Strip out all images, then restate the data verbatim.

(Image comparison data)

§ §

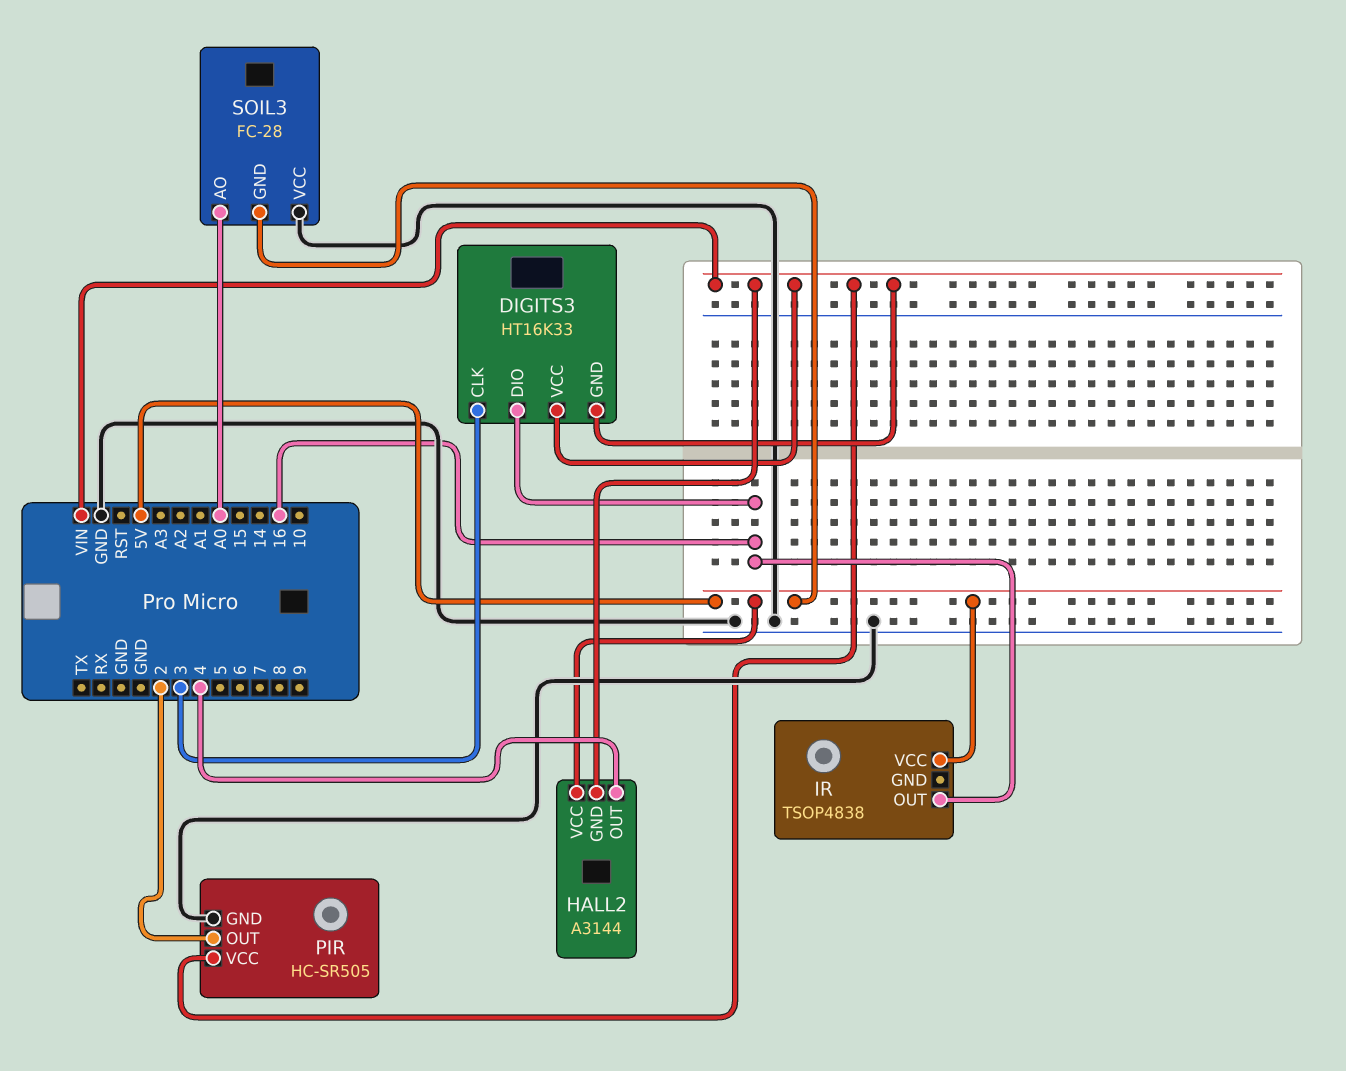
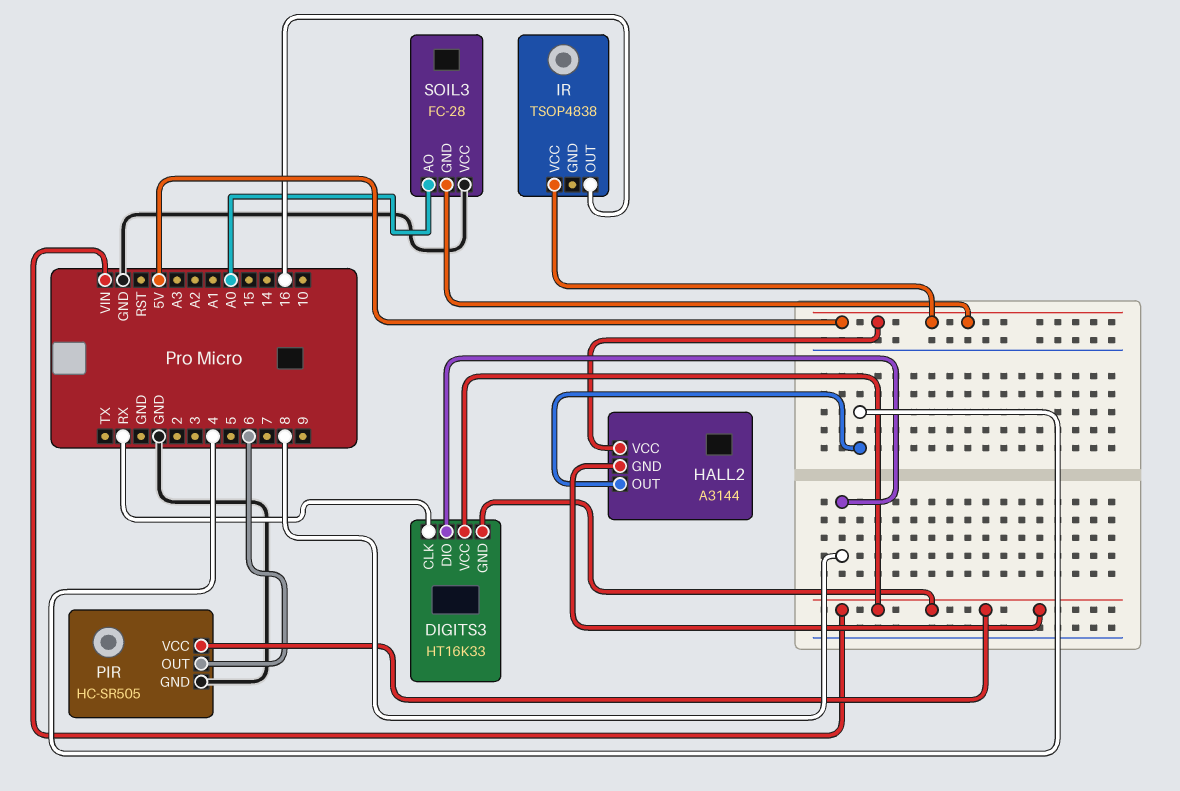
DIGITS3 pin CLK: 3 -> RX
DIGITS3 pin DIO: 16 -> 8
PIR pin OUT: 2 -> 6

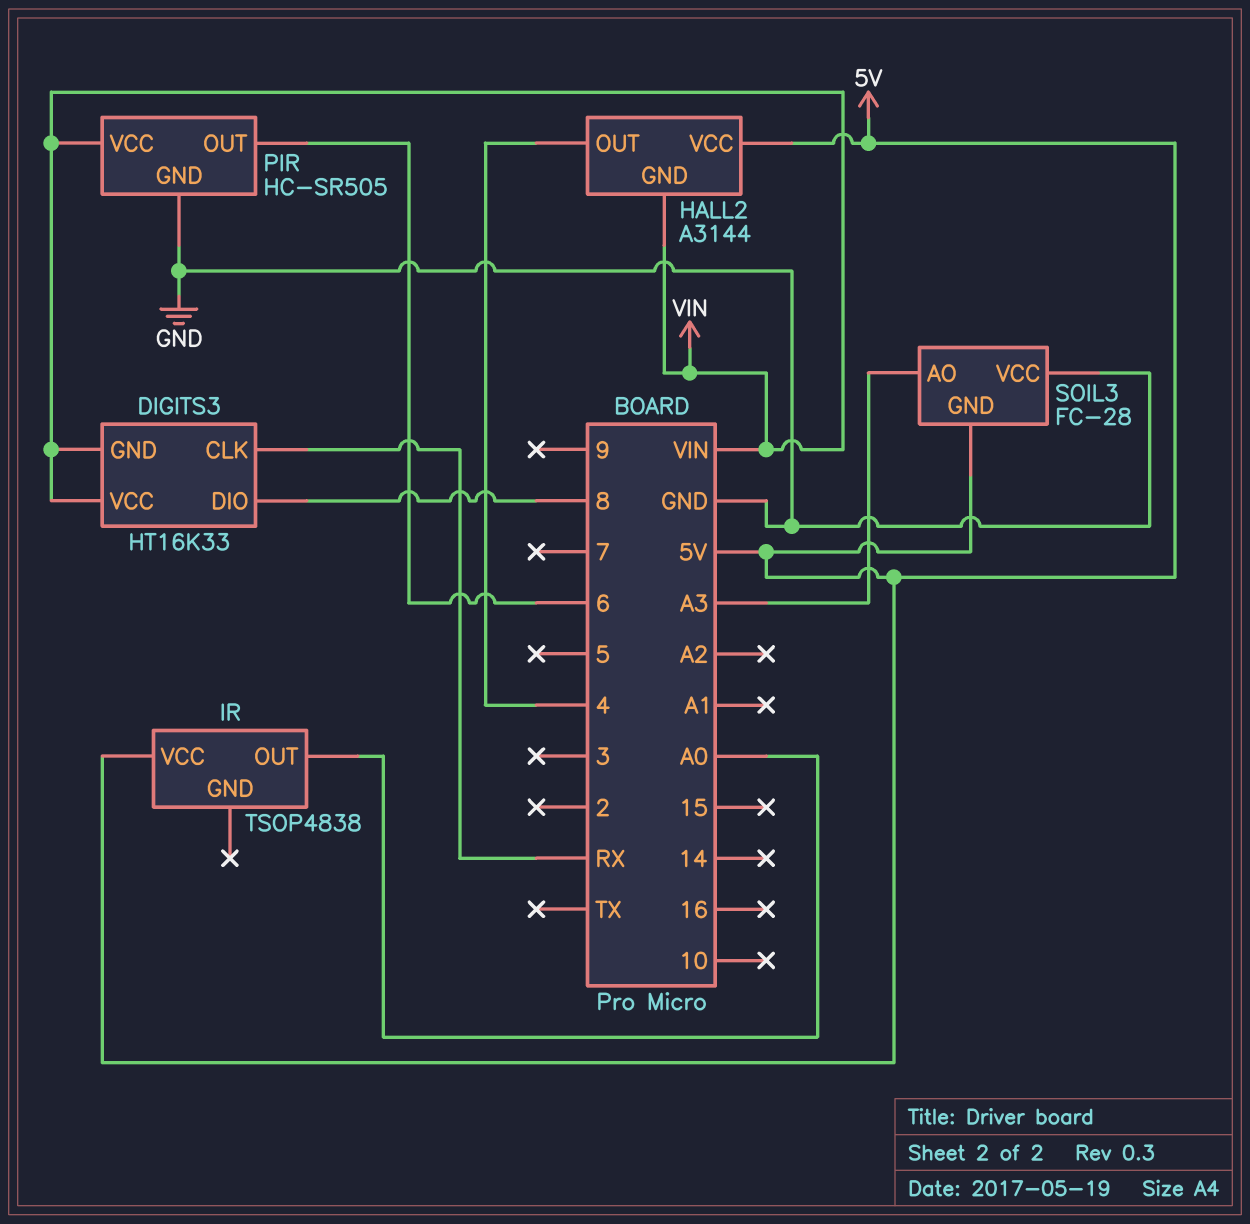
IR pin OUT: 16 -> A0
SOIL3 pin AO: A0 -> A3

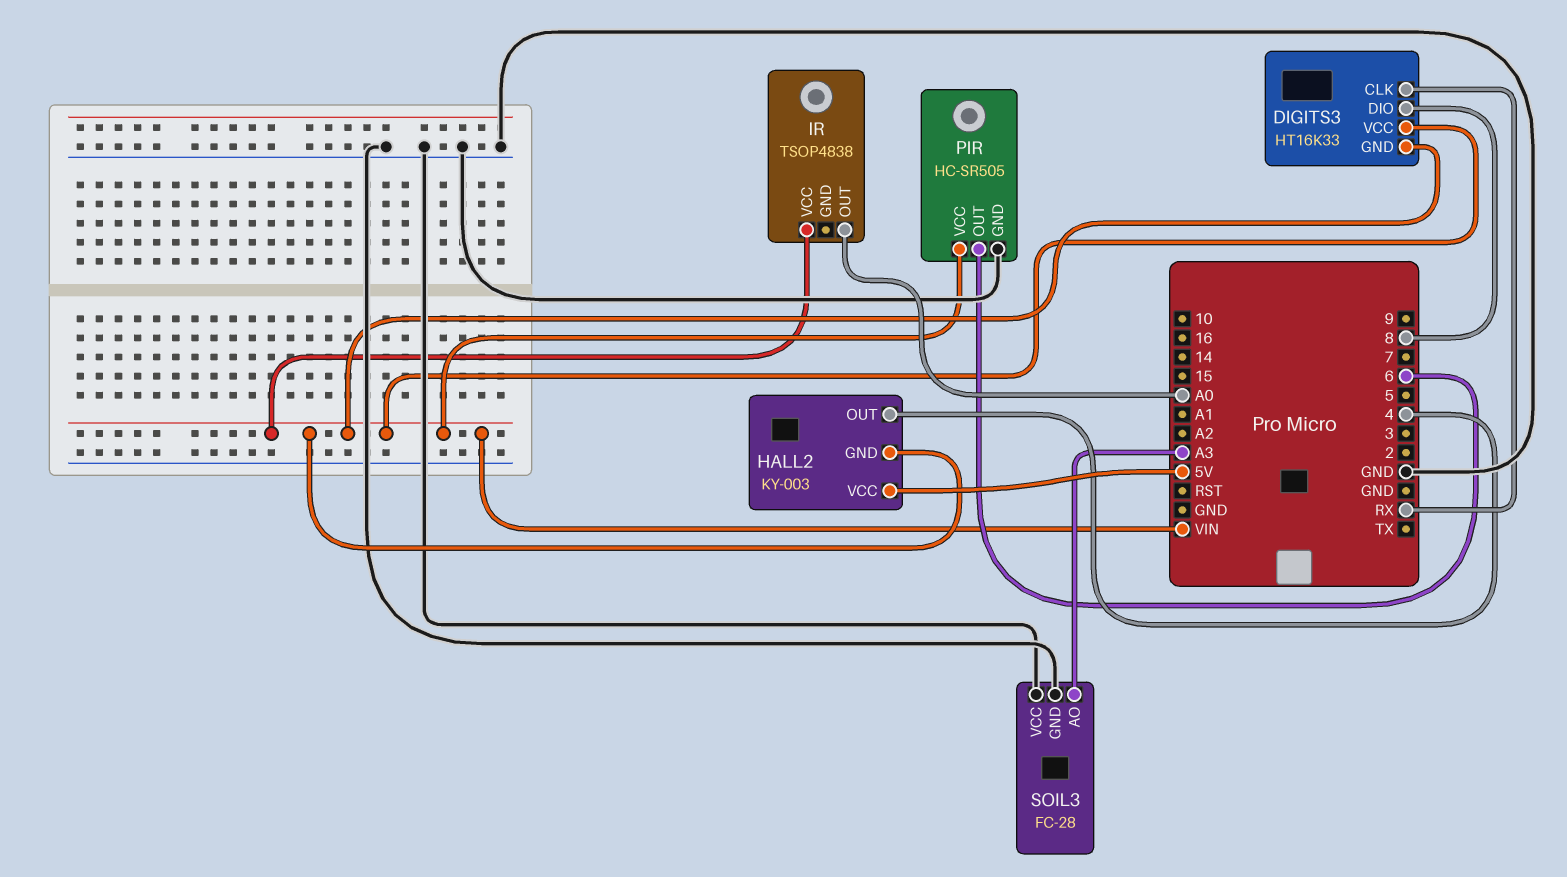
HALL2: A3144 -> KY-003
IR pin VCC: 5V -> VIN
SOIL3 pin GND: 5V -> GND

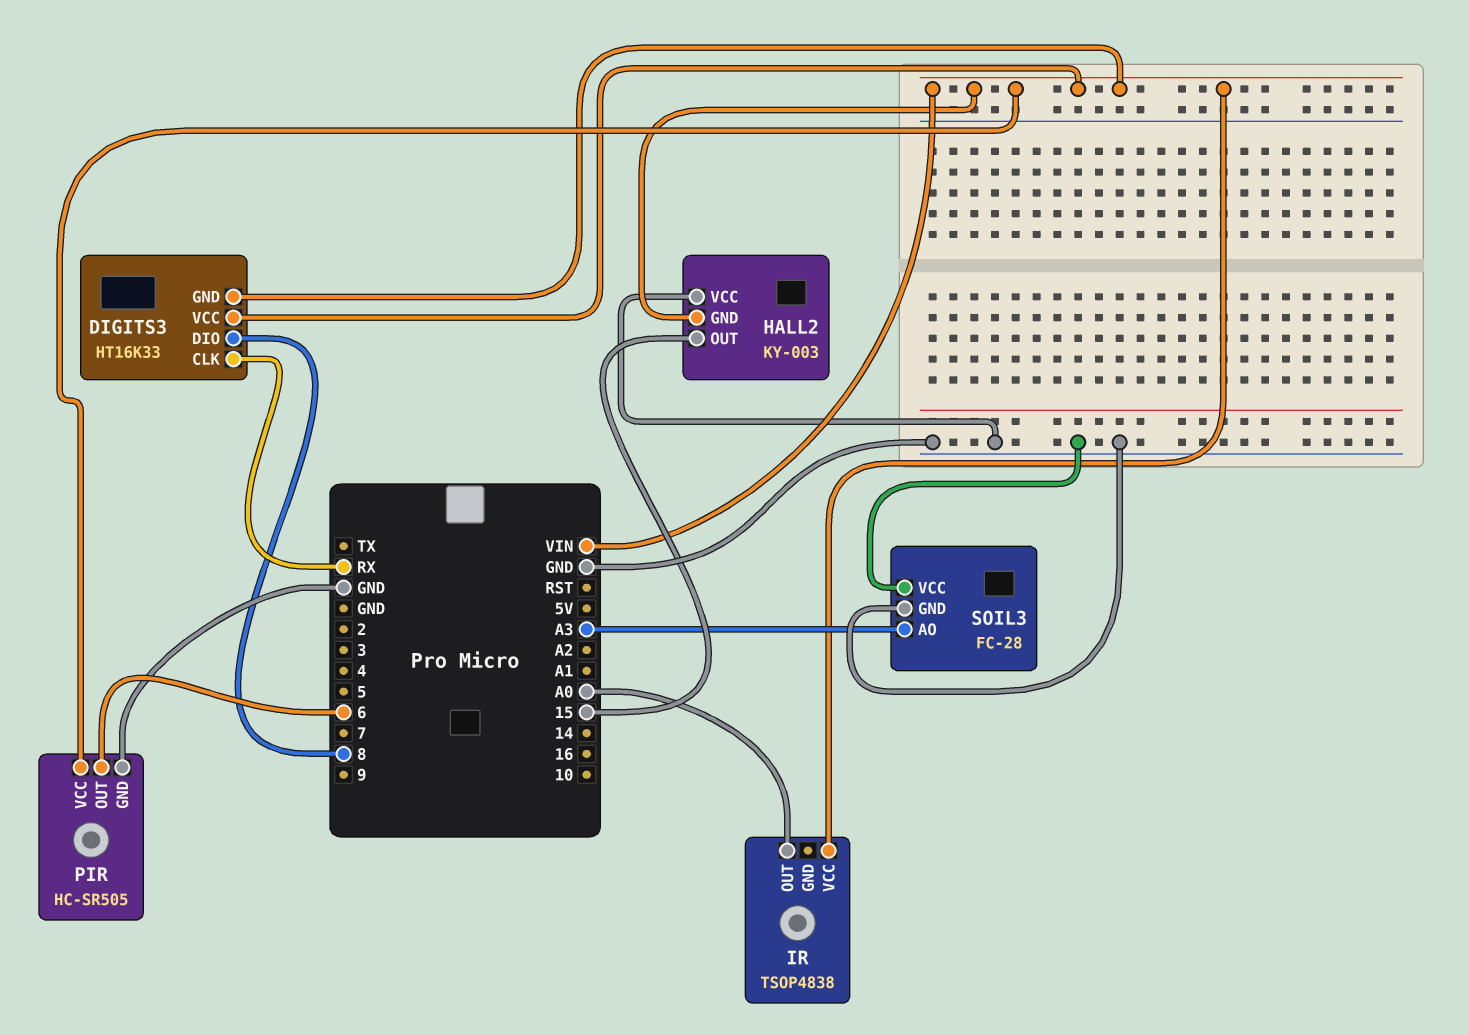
HALL2 pin OUT: 4 -> 15
HALL2 pin VCC: 5V -> GND

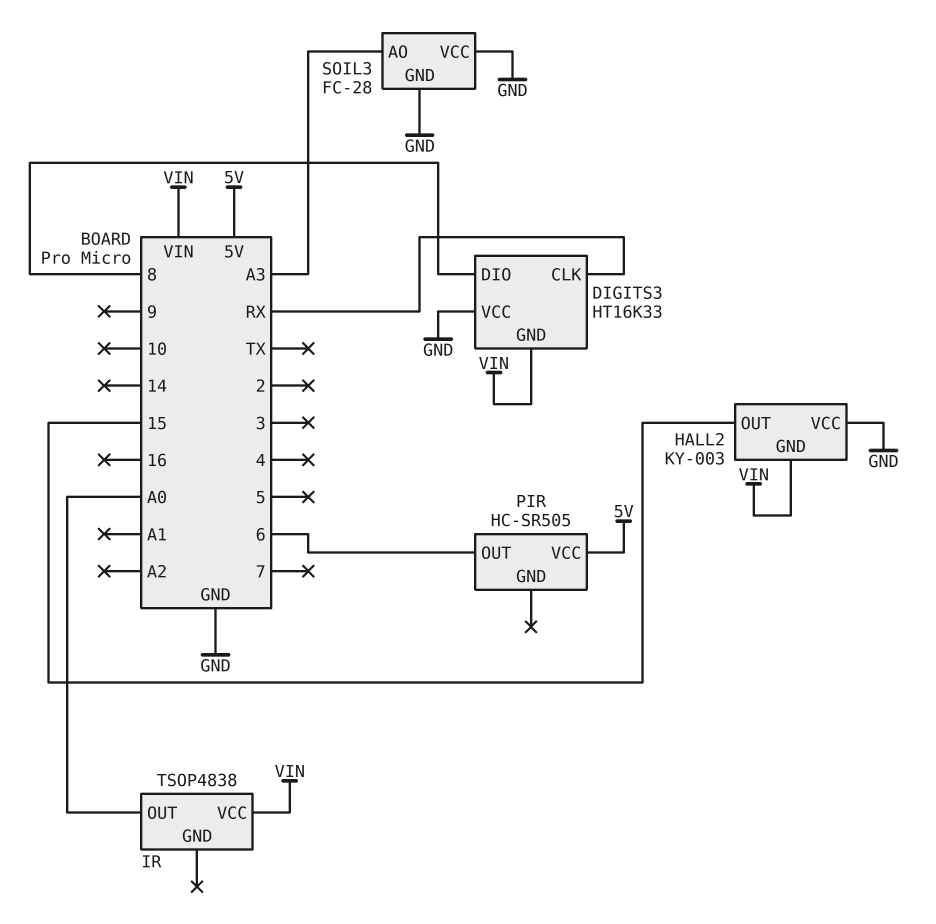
DIGITS3 pin VCC: VIN -> GND
PIR pin GND: GND -> none
PIR pin VCC: VIN -> 5V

§ §

**Result:**
DIGITS3 pin CLK: 3 -> RX
DIGITS3 pin DIO: 16 -> 8
PIR pin OUT: 2 -> 6

IR pin OUT: 16 -> A0
SOIL3 pin AO: A0 -> A3

HALL2: A3144 -> KY-003
IR pin VCC: 5V -> VIN
SOIL3 pin GND: 5V -> GND

HALL2 pin OUT: 4 -> 15
HALL2 pin VCC: 5V -> GND

DIGITS3 pin VCC: VIN -> GND
PIR pin GND: GND -> none
PIR pin VCC: VIN -> 5V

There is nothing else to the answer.